====== Source material

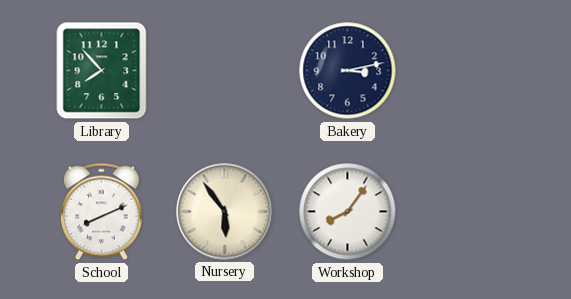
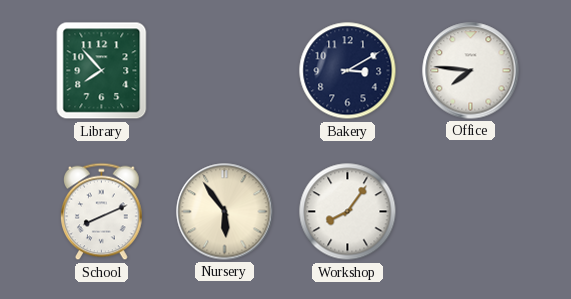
Bakery: 3:13 -> 3:10
Office: none -> 7:46
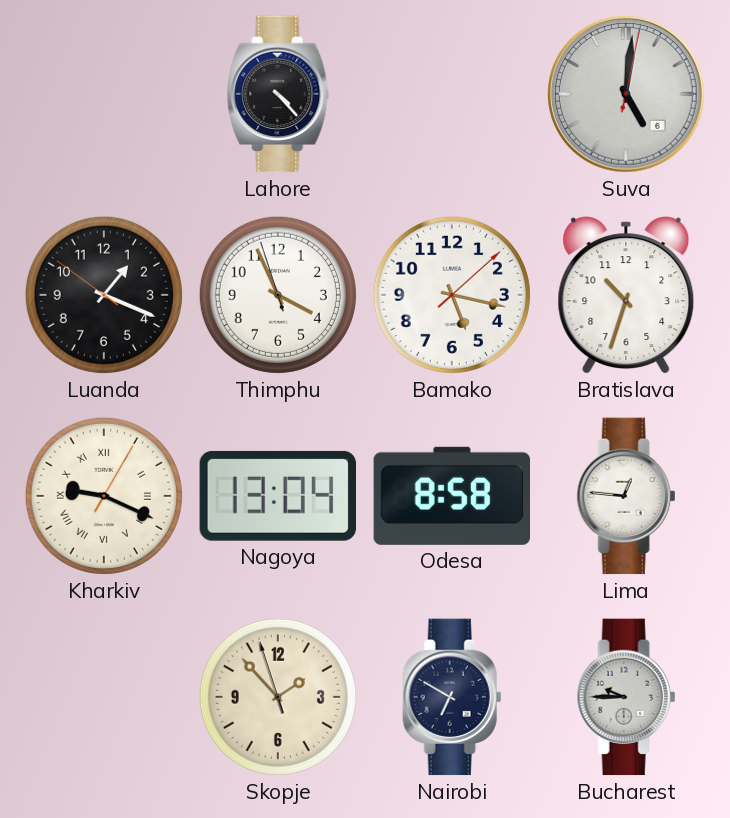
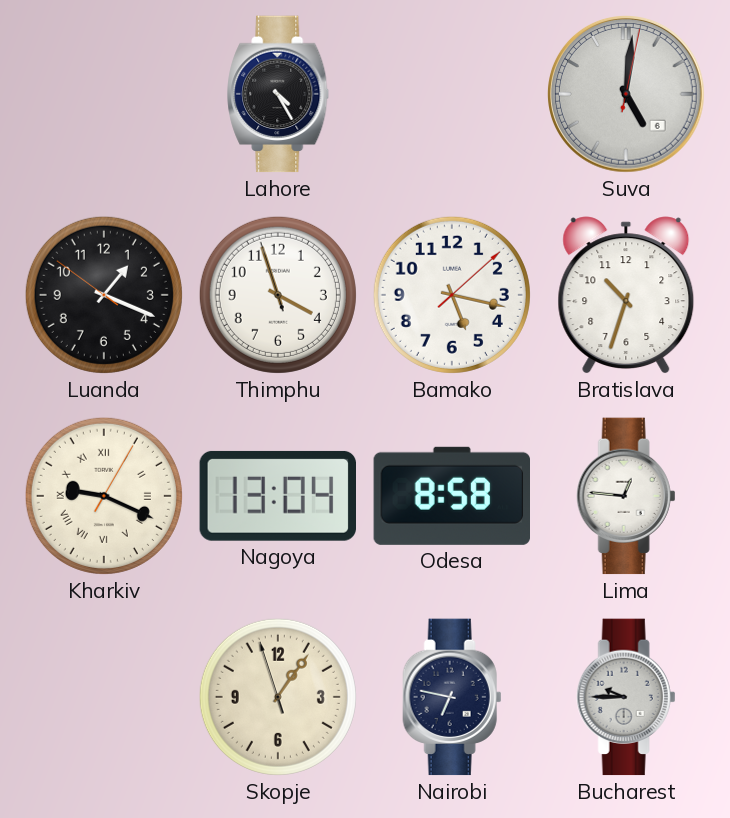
Lahore: 4:23 -> 4:25
Thimphu: 3:55 -> 3:56
Skopje: 1:52 -> 1:05
Nairobi: 6:50 -> 6:47
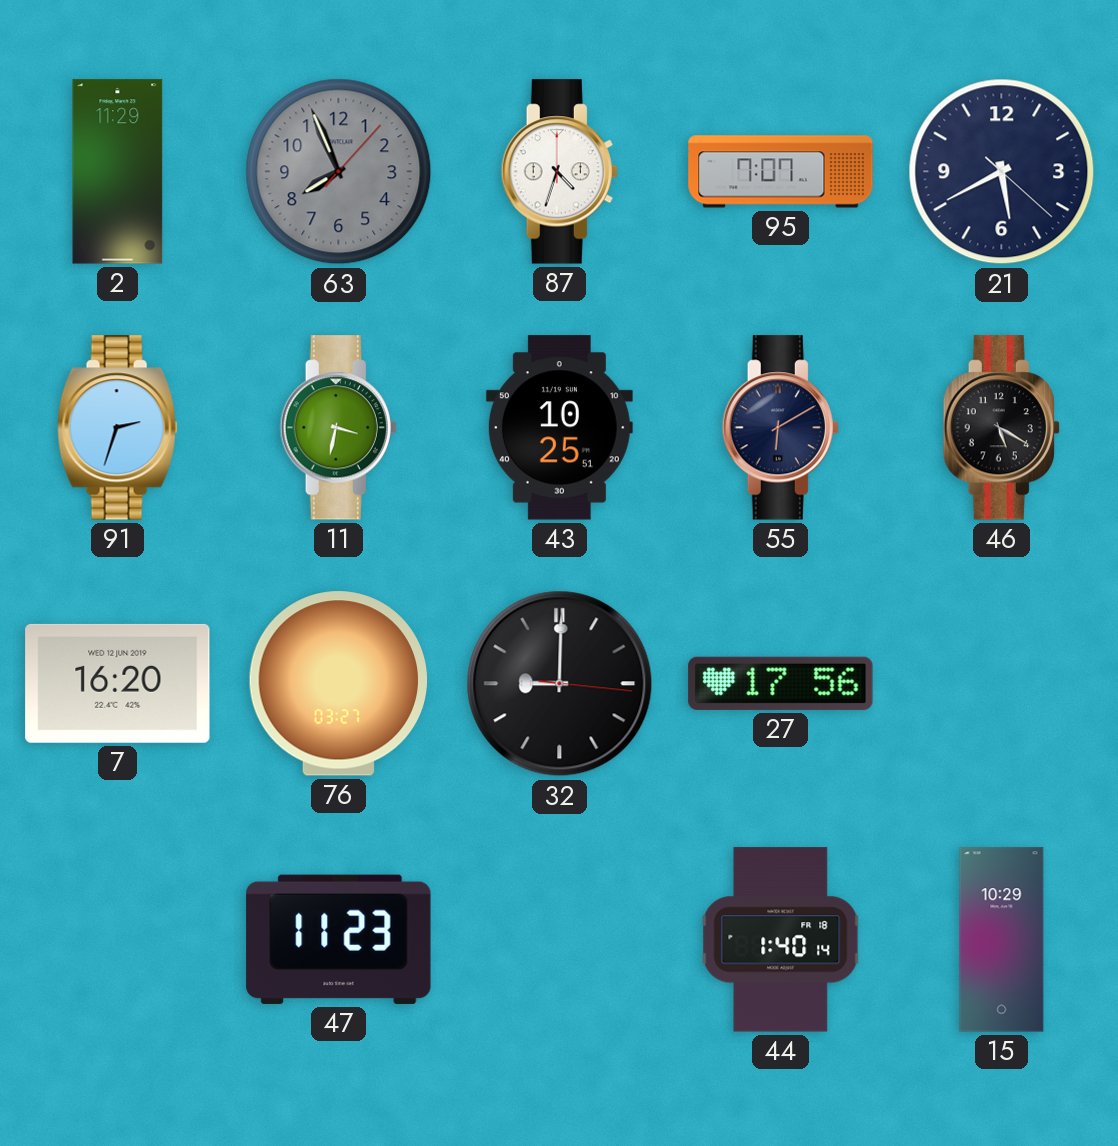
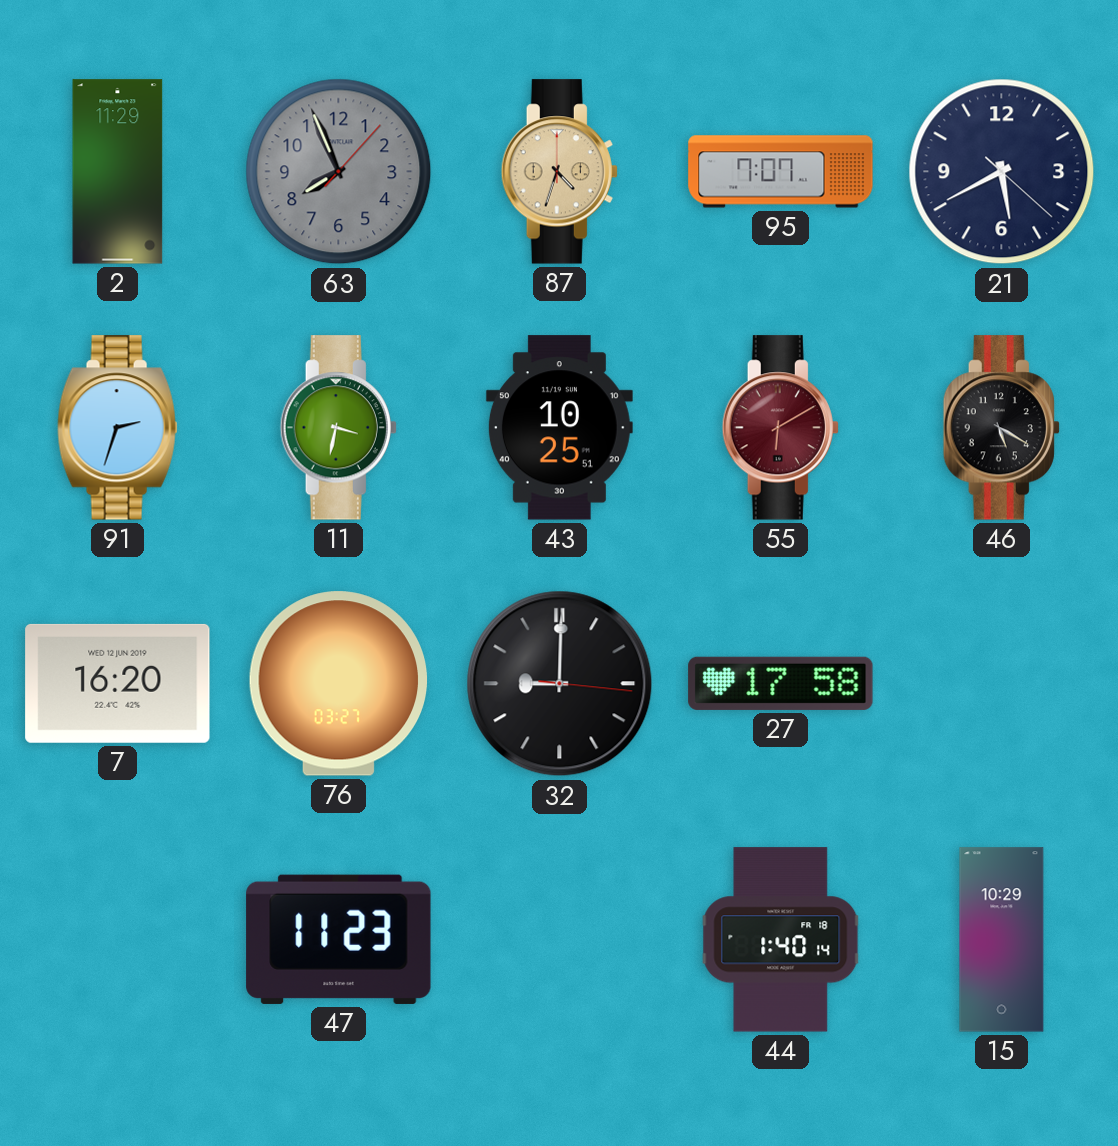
87 dial: white -> champagne
55 dial: navy -> burgundy
27: 17:56 -> 17:58
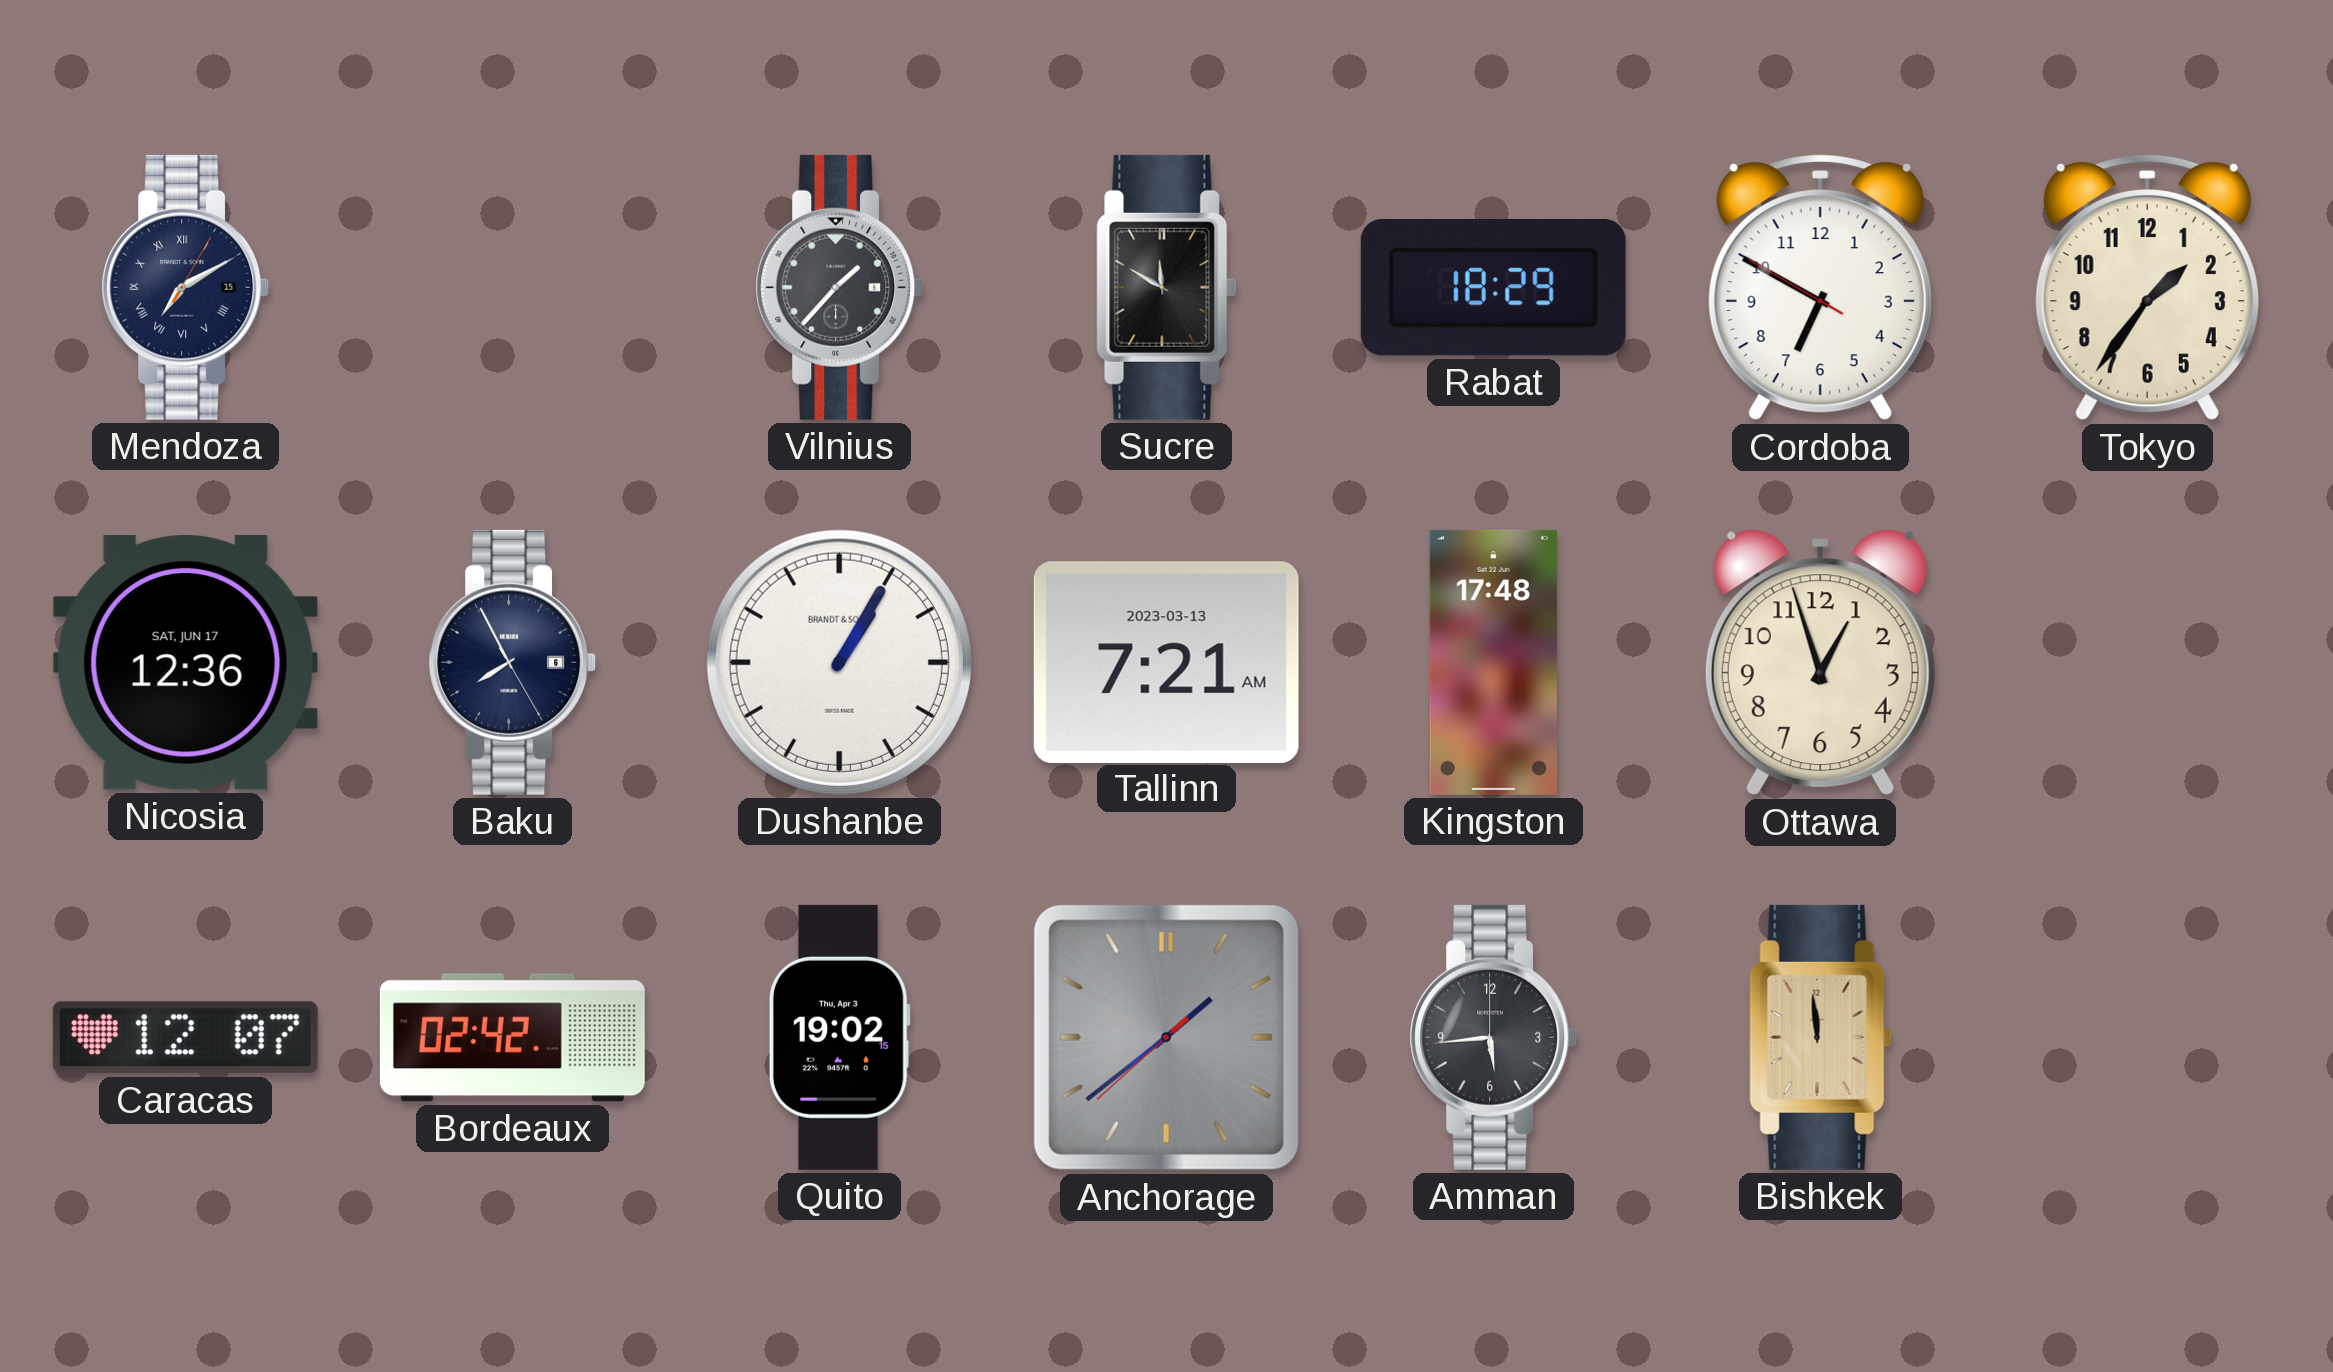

============

→ **Your task**
Could you update the material above by replacing "dial" with "face" wherever it appears, keeping every other line the same? Leave the pictures out of your answer.

→ **Answer for the task**
Bakery: 3:13 -> 3:10
Office: none -> 7:46
Lahore: 4:23 -> 4:25
Thimphu: 3:55 -> 3:56
Skopje: 1:52 -> 1:05
Nairobi: 6:50 -> 6:47
87 face: white -> champagne
55 face: navy -> burgundy
27: 17:56 -> 17:58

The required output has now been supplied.